--- Exercise prompt ---
Lines from the one containing "AUDIO pin TX: 2 -> 15" through the final line of the data, restated word for word and free of pictures, make up the whole answer.

Saved data entries:
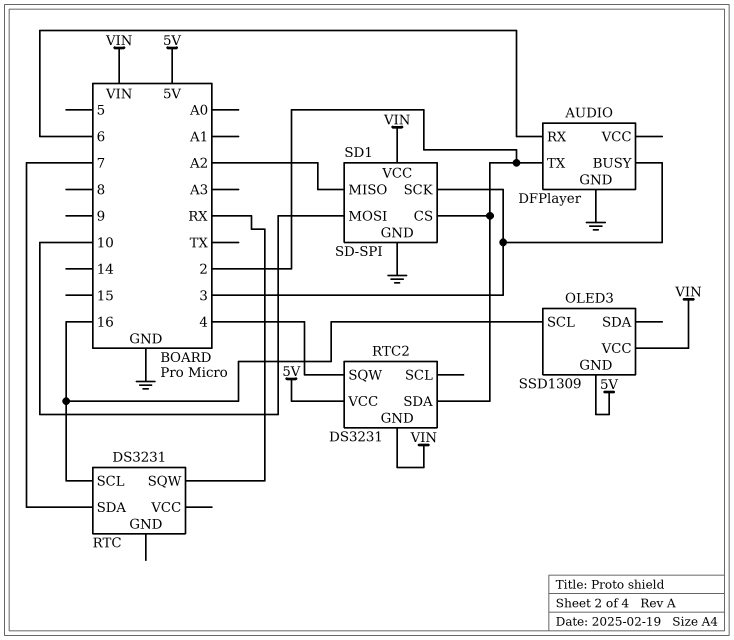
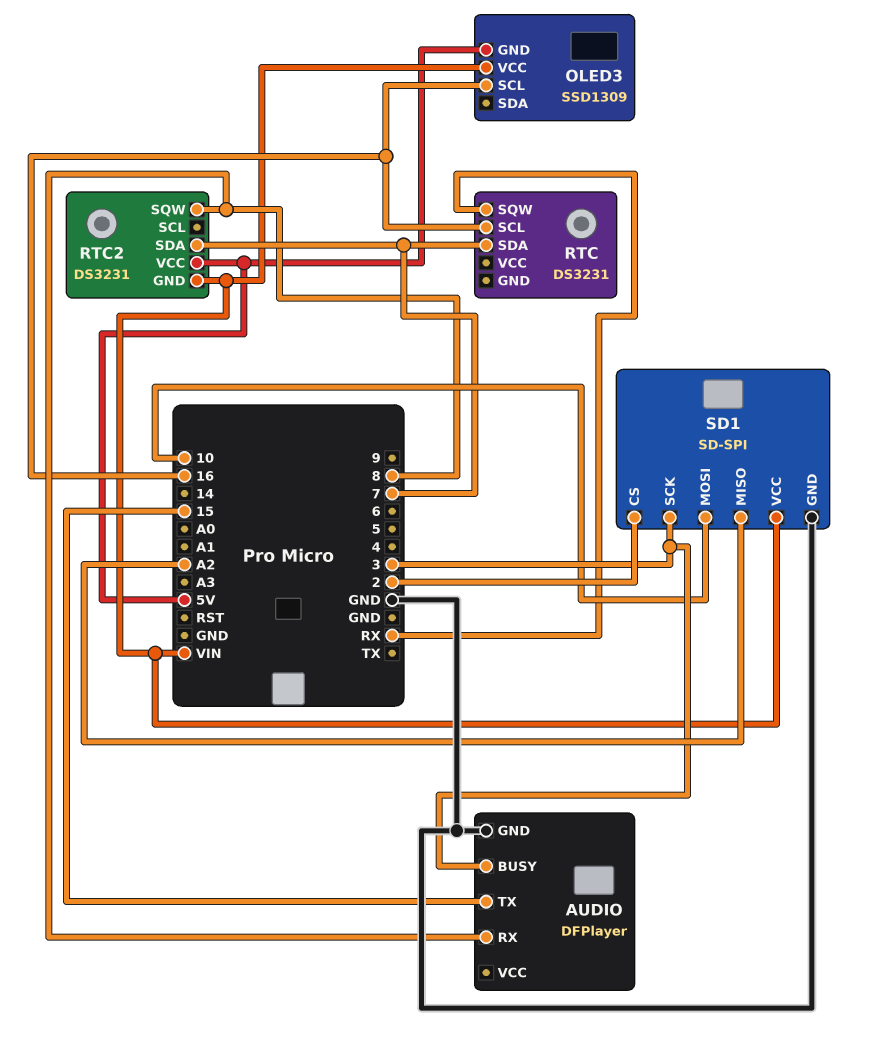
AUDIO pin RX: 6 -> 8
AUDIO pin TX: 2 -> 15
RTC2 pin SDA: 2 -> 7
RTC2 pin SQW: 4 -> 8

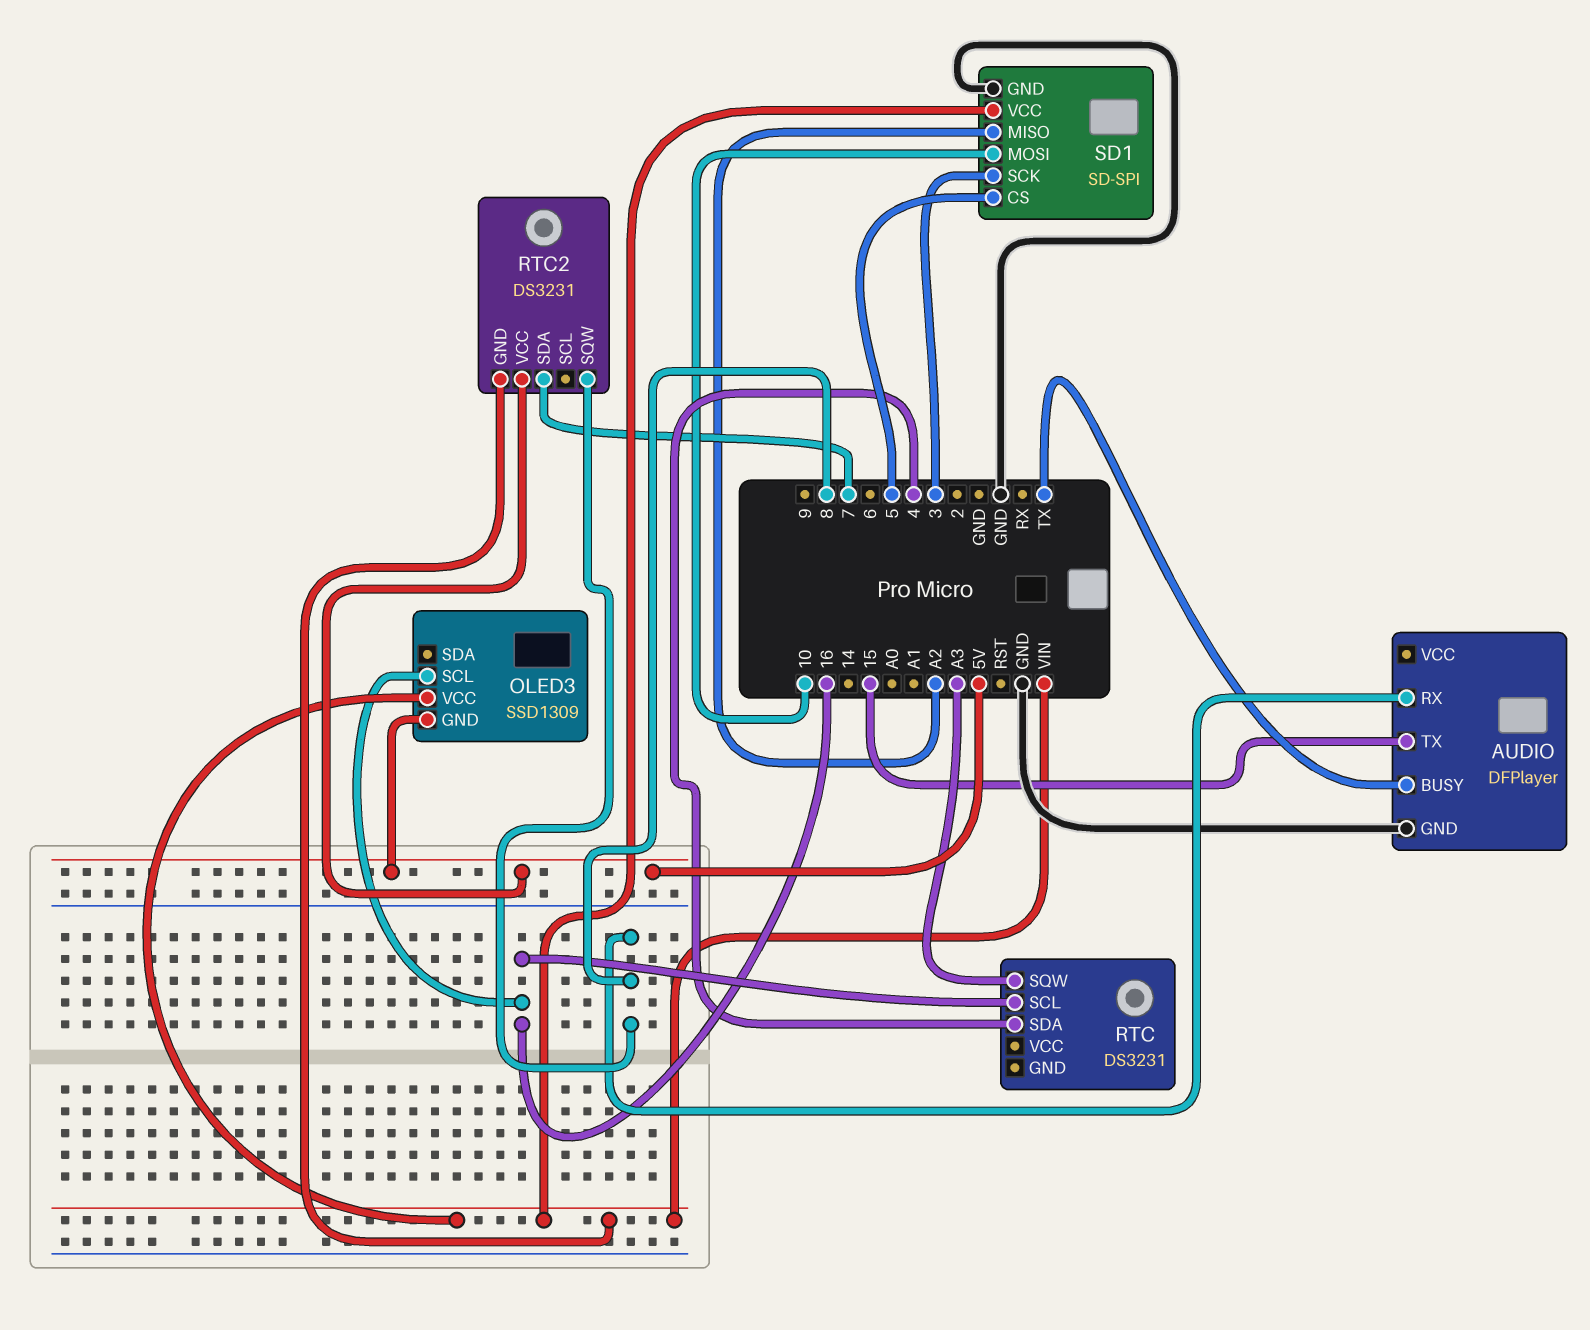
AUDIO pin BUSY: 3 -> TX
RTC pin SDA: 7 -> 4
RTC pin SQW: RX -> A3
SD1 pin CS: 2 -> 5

--- Written reply ---
AUDIO pin TX: 2 -> 15
RTC2 pin SDA: 2 -> 7
RTC2 pin SQW: 4 -> 8

AUDIO pin BUSY: 3 -> TX
RTC pin SDA: 7 -> 4
RTC pin SQW: RX -> A3
SD1 pin CS: 2 -> 5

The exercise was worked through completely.